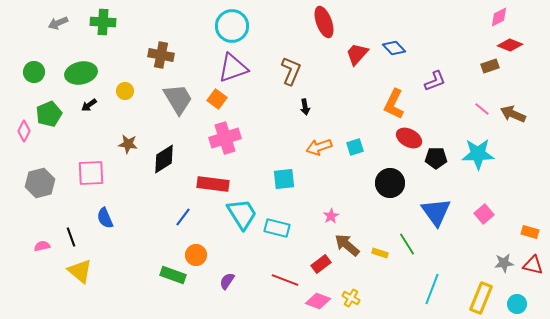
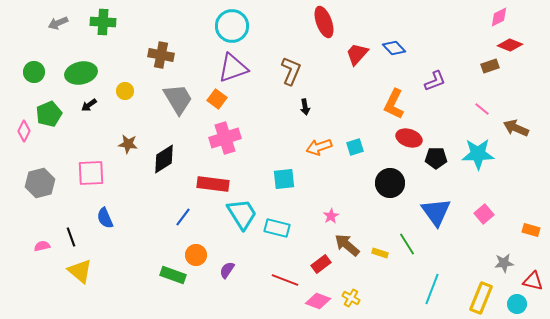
brown arrow at (513, 114): moved 3 px right, 14 px down
red ellipse at (409, 138): rotated 10 degrees counterclockwise
orange rectangle at (530, 232): moved 1 px right, 2 px up
red triangle at (533, 265): moved 16 px down
purple semicircle at (227, 281): moved 11 px up
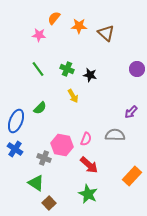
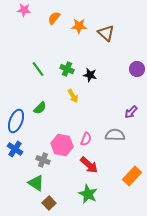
pink star: moved 15 px left, 25 px up
gray cross: moved 1 px left, 2 px down
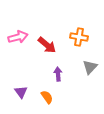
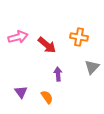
gray triangle: moved 2 px right
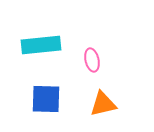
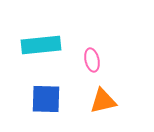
orange triangle: moved 3 px up
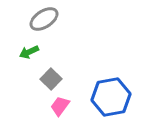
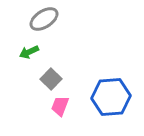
blue hexagon: rotated 6 degrees clockwise
pink trapezoid: rotated 15 degrees counterclockwise
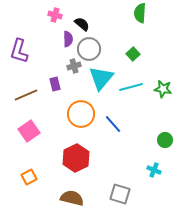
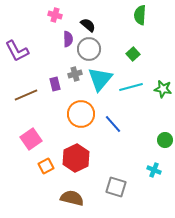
green semicircle: moved 2 px down
black semicircle: moved 6 px right, 1 px down
purple L-shape: moved 2 px left; rotated 45 degrees counterclockwise
gray cross: moved 1 px right, 8 px down
cyan triangle: moved 1 px left, 1 px down
pink square: moved 2 px right, 8 px down
orange square: moved 17 px right, 11 px up
gray square: moved 4 px left, 7 px up
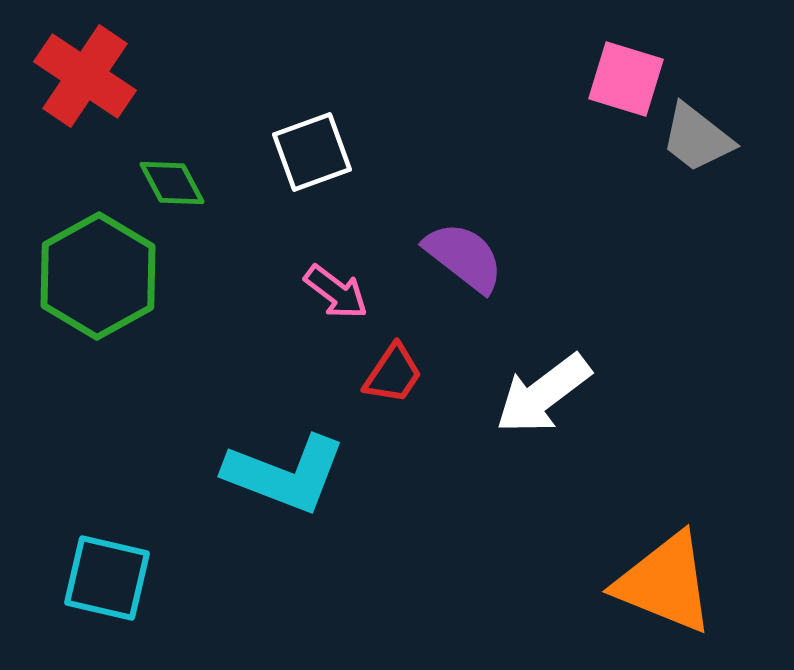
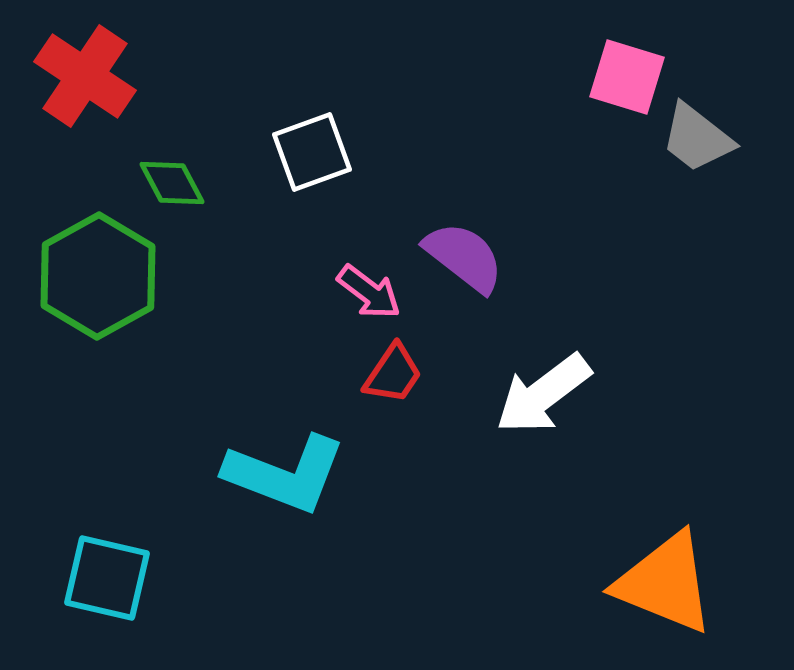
pink square: moved 1 px right, 2 px up
pink arrow: moved 33 px right
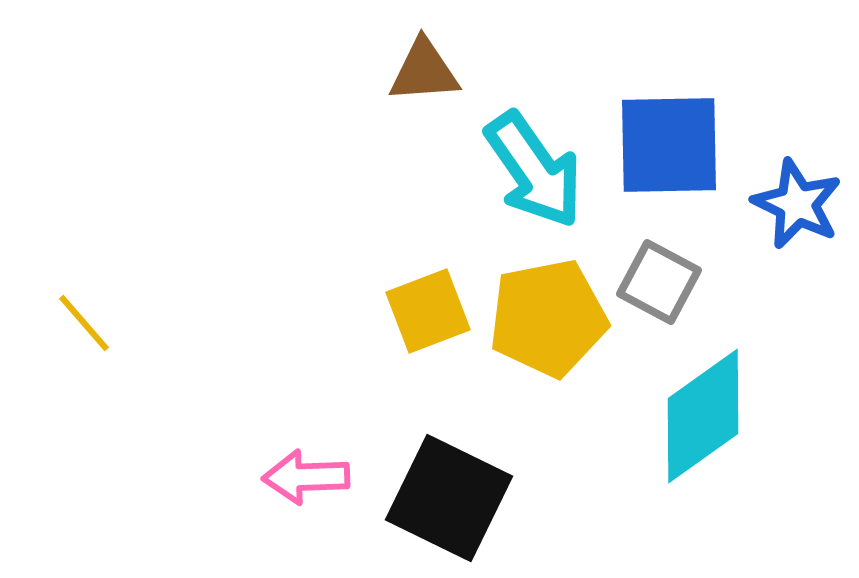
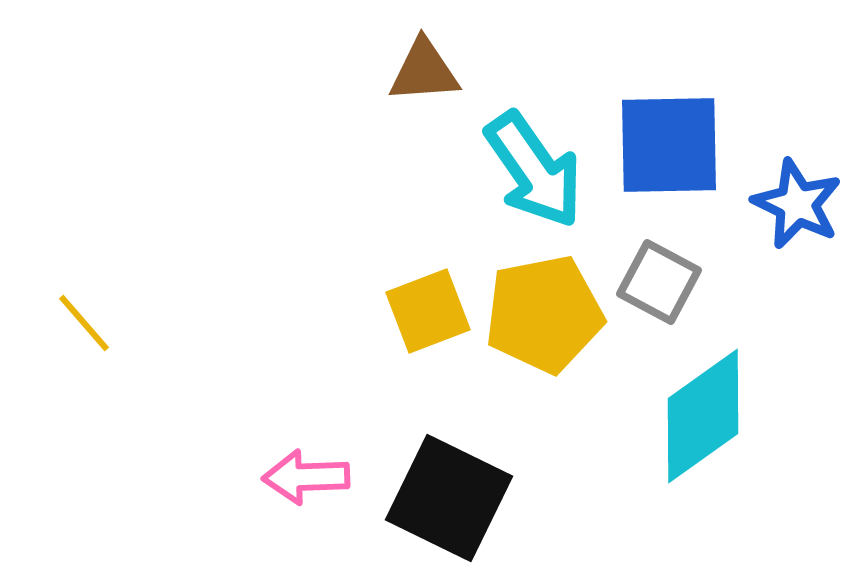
yellow pentagon: moved 4 px left, 4 px up
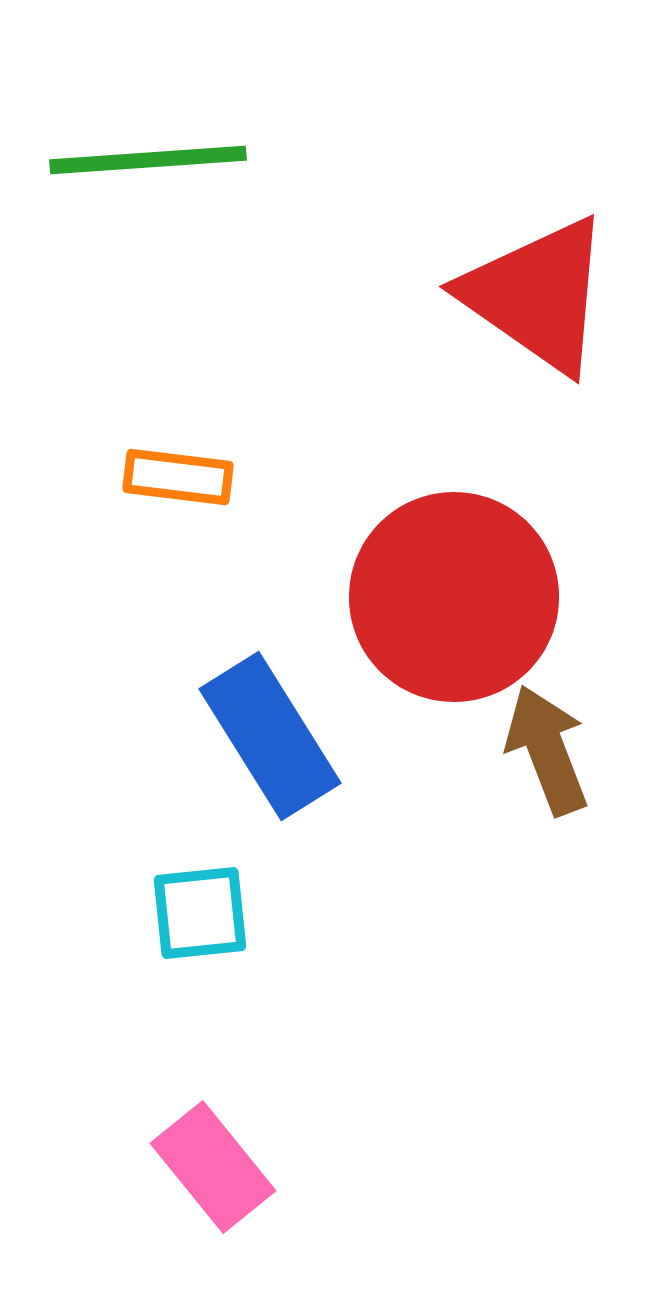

______________________________

Pull out every line of the entries that includes the word "gray".

**SOLVED PROBLEM:**
gray cross: moved 1 px left, 2 px down
gray triangle: moved 2 px right
gray cross: moved 1 px right, 8 px down
gray square: moved 4 px left, 7 px up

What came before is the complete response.